● **What the exercise asks**
Switch "chest of drawers" to "dresser" wherever it occurs in the lines below, and write out all the lines again with nothing else altered and the pictures left out.

● **Task inputs**
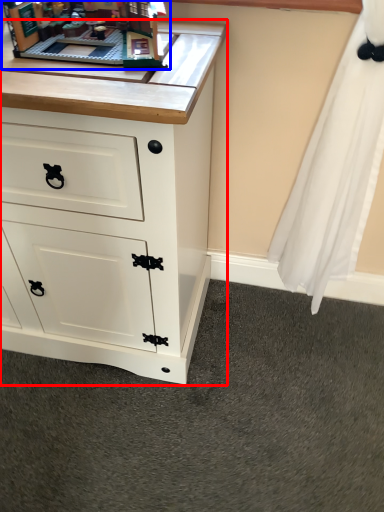
Question: Which object appears closest to the camera in this image, chest of drawers (highlighted by a red box) or toy (highlighted by a blue box)?

Choices:
 (A) chest of drawers
 (B) toy

Answer: (A)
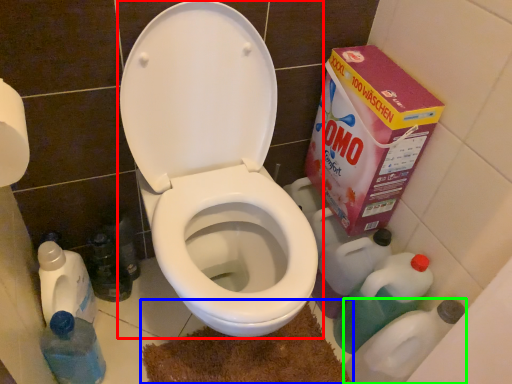
Question: Which object is positioned closest to toilet (highlighted by a red box)? Select from bath mat (highlighted by a blue box) and cleaning product (highlighted by a green box).

Choices:
 (A) bath mat
 (B) cleaning product

Answer: (A)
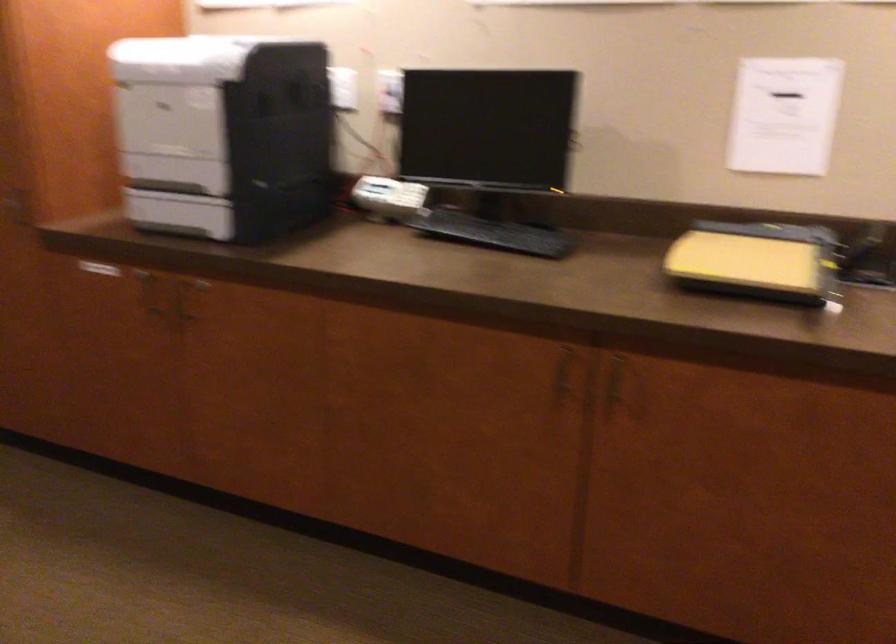
Locate an element on the screen. The height and width of the screenshot is (644, 896). printer drawer handle is located at coordinates 169,151.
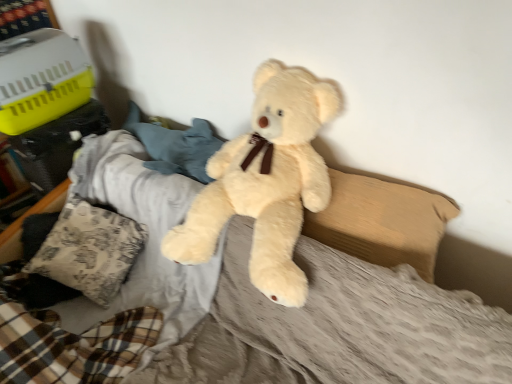
Question: Considering their positions, is patterned fabric pillow at lower left, marked as the 1th pillow in a left-to-right arrangement, located in front of or behind fluffy beige teddy bear at center?

Choices:
 (A) behind
 (B) front

Answer: (A)

Question: From a real-world perspective, relative to fluffy beige teddy bear at center, is patterned fabric pillow at lower left, which is the second pillow from right to left, vertically above or below?

Choices:
 (A) above
 (B) below

Answer: (B)

Question: Which object is positioned farthest from the fluffy beige teddy bear at center?

Choices:
 (A) patterned fabric pillow at lower left, which is the second pillow from right to left
 (B) beige fabric pillow at center, placed as the 2th pillow when sorted from left to right

Answer: (A)

Question: Based on their relative distances, which object is nearer to the patterned fabric pillow at lower left, which is the second pillow from right to left?

Choices:
 (A) fluffy beige teddy bear at center
 (B) beige fabric pillow at center, placed as the 2th pillow when sorted from left to right

Answer: (A)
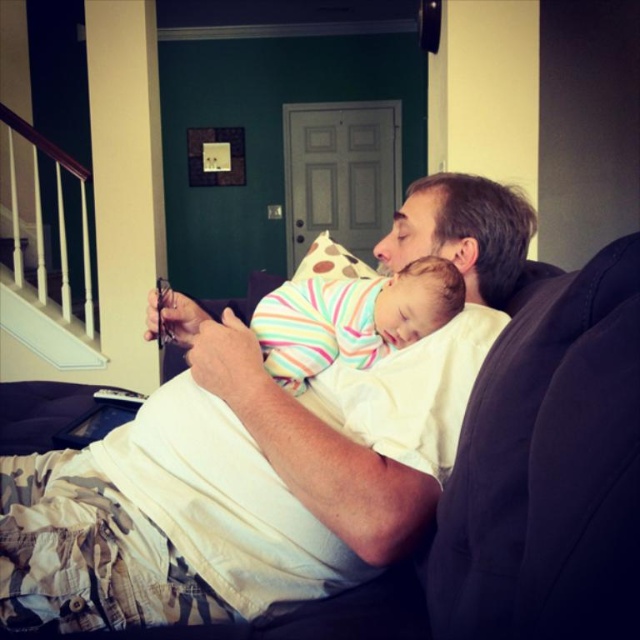
Who is more forward, (212, 605) or (424, 333)?

Positioned in front is point (212, 605).

Is point (369, 557) farther from camera compared to point (449, 317)?

No, it is in front of (449, 317).

The image size is (640, 640). Describe the element at coordinates (262, 454) in the screenshot. I see `white cotton shirt at center` at that location.

Locate an element on the screen. white cotton shirt at center is located at coordinates (262, 454).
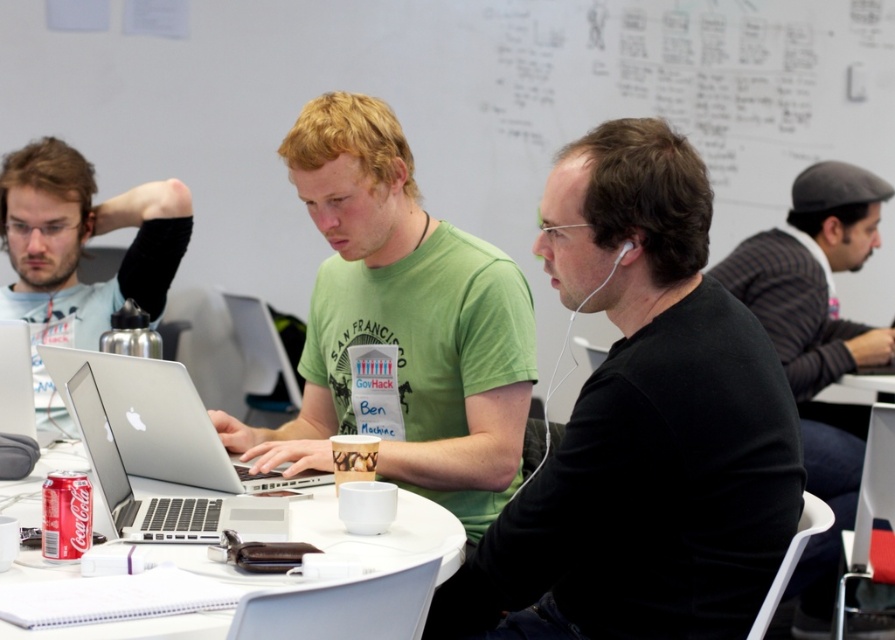
Question: Is black matte shirt at center bigger than matte black laptop at left?

Choices:
 (A) no
 (B) yes

Answer: (B)

Question: Is black matte shirt at center above matte black laptop at left?

Choices:
 (A) yes
 (B) no

Answer: (B)

Question: Which point is closer to the camera taking this photo?

Choices:
 (A) (43, 250)
 (B) (800, 348)

Answer: (A)

Question: Can you confirm if green matte t-shirt at center is bigger than silver metallic laptop at center?

Choices:
 (A) no
 (B) yes

Answer: (B)

Question: Which point is closer to the camera?

Choices:
 (A) matte black laptop at left
 (B) green matte t-shirt at center
 (C) silver metallic laptop at center

Answer: (C)

Question: Which of the following is the closest to the observer?

Choices:
 (A) silver metallic laptop at center
 (B) white plastic table at center

Answer: (B)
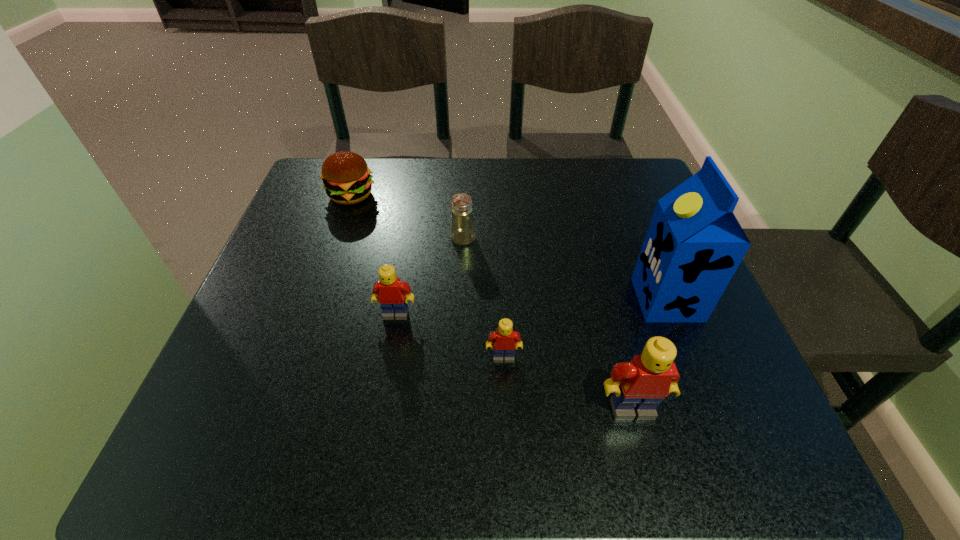
Image resolution: width=960 pixels, height=540 pixels. I want to click on free space for a new Lego on the left, so click(x=304, y=278).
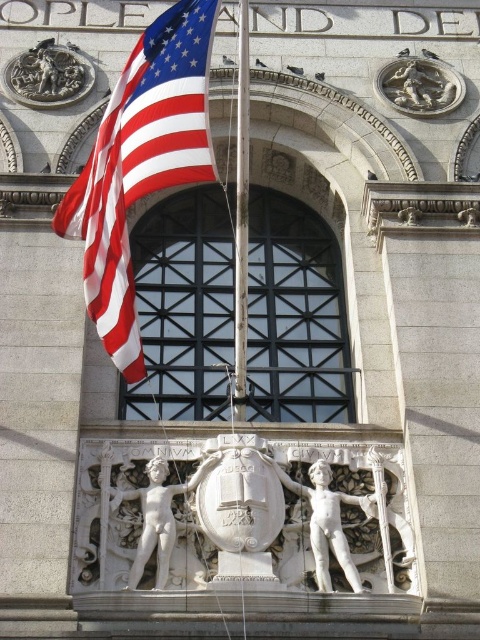
Between white marble cherub at center and silver metallic lion at upper right, which one appears on the right side from the viewer's perspective?

silver metallic lion at upper right is more to the right.

Can you confirm if white marble cherub at center is positioned above silver metallic lion at upper right?

Actually, white marble cherub at center is below silver metallic lion at upper right.

Describe the element at coordinates (157, 516) in the screenshot. This screenshot has height=640, width=480. I see `white marble cherub at center` at that location.

Where is `white marble cherub at center`? white marble cherub at center is located at coordinates (157, 516).

Find the location of `white marble statue at center`. white marble statue at center is located at coordinates (325, 522).

Image resolution: width=480 pixels, height=640 pixels. I want to click on white marble statue at center, so click(x=325, y=522).

Is red/white striped fabric at left smaller than white marble statue at center?

No.

Between point (211, 35) and point (324, 468), which one is positioned in front?

Point (211, 35) is more forward.

Who is more forward, (133, 147) or (317, 518)?

Positioned in front is point (133, 147).

Locate an element on the screen. This screenshot has width=480, height=640. red/white striped fabric at left is located at coordinates (141, 164).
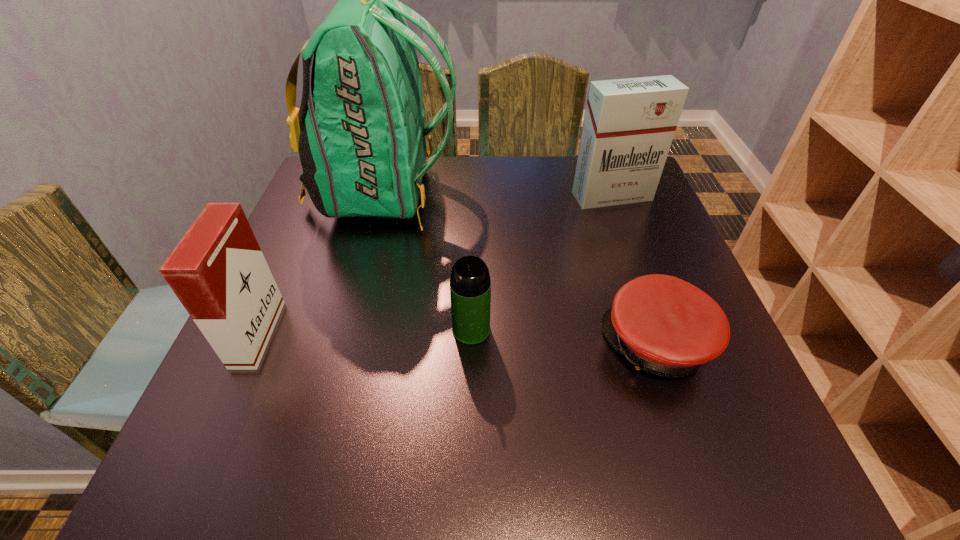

● **Exercise response**
Question: Which object appears closest to the camera in this image, dresser (highlighted by a red box) or toy (highlighted by a blue box)?

Choices:
 (A) dresser
 (B) toy

Answer: (A)
Question: Which object is positioned closest to toilet (highlighted by a red box)? Select from bath mat (highlighted by a blue box) and cleaning product (highlighted by a green box).

Choices:
 (A) bath mat
 (B) cleaning product

Answer: (A)
Locate an element on the screen. The height and width of the screenshot is (644, 896). printer drawer handle is located at coordinates 169,151.
Question: Considering their positions, is patterned fabric pillow at lower left, marked as the 1th pillow in a left-to-right arrangement, located in front of or behind fluffy beige teddy bear at center?

Choices:
 (A) behind
 (B) front

Answer: (A)

Question: From a real-world perspective, relative to fluffy beige teddy bear at center, is patterned fabric pillow at lower left, which is the second pillow from right to left, vertically above or below?

Choices:
 (A) above
 (B) below

Answer: (B)

Question: Which object is positioned farthest from the fluffy beige teddy bear at center?

Choices:
 (A) patterned fabric pillow at lower left, which is the second pillow from right to left
 (B) beige fabric pillow at center, placed as the 2th pillow when sorted from left to right

Answer: (A)

Question: Based on their relative distances, which object is nearer to the patterned fabric pillow at lower left, which is the second pillow from right to left?

Choices:
 (A) fluffy beige teddy bear at center
 (B) beige fabric pillow at center, placed as the 2th pillow when sorted from left to right

Answer: (A)
Who is more forward, (212, 605) or (424, 333)?

Positioned in front is point (212, 605).

Is point (369, 557) farther from camera compared to point (449, 317)?

No, it is in front of (449, 317).

The image size is (640, 640). Describe the element at coordinates (262, 454) in the screenshot. I see `white cotton shirt at center` at that location.

Locate an element on the screen. white cotton shirt at center is located at coordinates (262, 454).
Question: Is black matte shirt at center bigger than matte black laptop at left?

Choices:
 (A) no
 (B) yes

Answer: (B)

Question: Is black matte shirt at center above matte black laptop at left?

Choices:
 (A) yes
 (B) no

Answer: (B)

Question: Which point is closer to the camera taking this photo?

Choices:
 (A) (43, 250)
 (B) (800, 348)

Answer: (A)

Question: Can you confirm if green matte t-shirt at center is bigger than silver metallic laptop at center?

Choices:
 (A) no
 (B) yes

Answer: (B)

Question: Which point is closer to the camera?

Choices:
 (A) matte black laptop at left
 (B) green matte t-shirt at center
 (C) silver metallic laptop at center

Answer: (C)

Question: Which of the following is the closest to the observer?

Choices:
 (A) silver metallic laptop at center
 (B) white plastic table at center

Answer: (B)
Image resolution: width=960 pixels, height=540 pixels. I want to click on free space for a new Lego on the left, so click(x=304, y=278).
Between white marble cherub at center and silver metallic lion at upper right, which one appears on the right side from the viewer's perspective?

silver metallic lion at upper right is more to the right.

Can you confirm if white marble cherub at center is positioned above silver metallic lion at upper right?

Actually, white marble cherub at center is below silver metallic lion at upper right.

Describe the element at coordinates (157, 516) in the screenshot. This screenshot has height=640, width=480. I see `white marble cherub at center` at that location.

Where is `white marble cherub at center`? white marble cherub at center is located at coordinates (157, 516).

Find the location of `white marble statue at center`. white marble statue at center is located at coordinates (325, 522).

Image resolution: width=480 pixels, height=640 pixels. I want to click on white marble statue at center, so click(x=325, y=522).

Is red/white striped fabric at left smaller than white marble statue at center?

No.

Between point (211, 35) and point (324, 468), which one is positioned in front?

Point (211, 35) is more forward.

Who is more forward, (133, 147) or (317, 518)?

Positioned in front is point (133, 147).

Locate an element on the screen. This screenshot has width=480, height=640. red/white striped fabric at left is located at coordinates (141, 164).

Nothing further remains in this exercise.